Please transcribe the data exactly as shown, skipping the images.

▸ **SUPPLIED DATA**
* * * * * * * * *
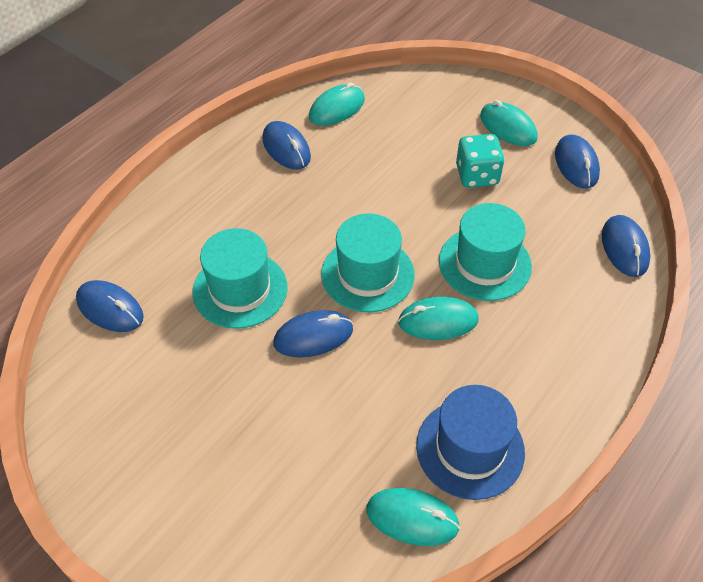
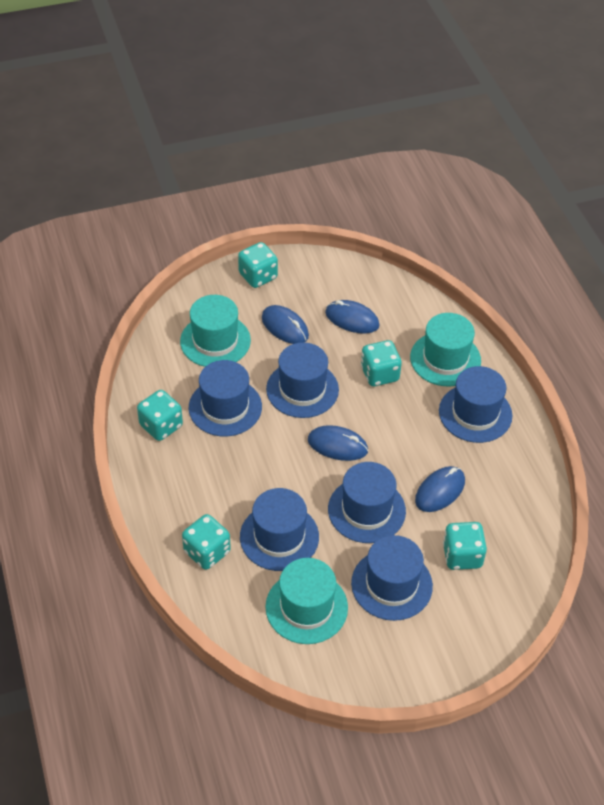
blue hat: 1 -> 6
blue mouse: 5 -> 4
turquoise dice: 1 -> 5
turquoise mouse: 4 -> 0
* * * * * * * * *
▸ **WRITTEN REPLY**
blue hat: 1 -> 6
blue mouse: 5 -> 4
turquoise dice: 1 -> 5
turquoise mouse: 4 -> 0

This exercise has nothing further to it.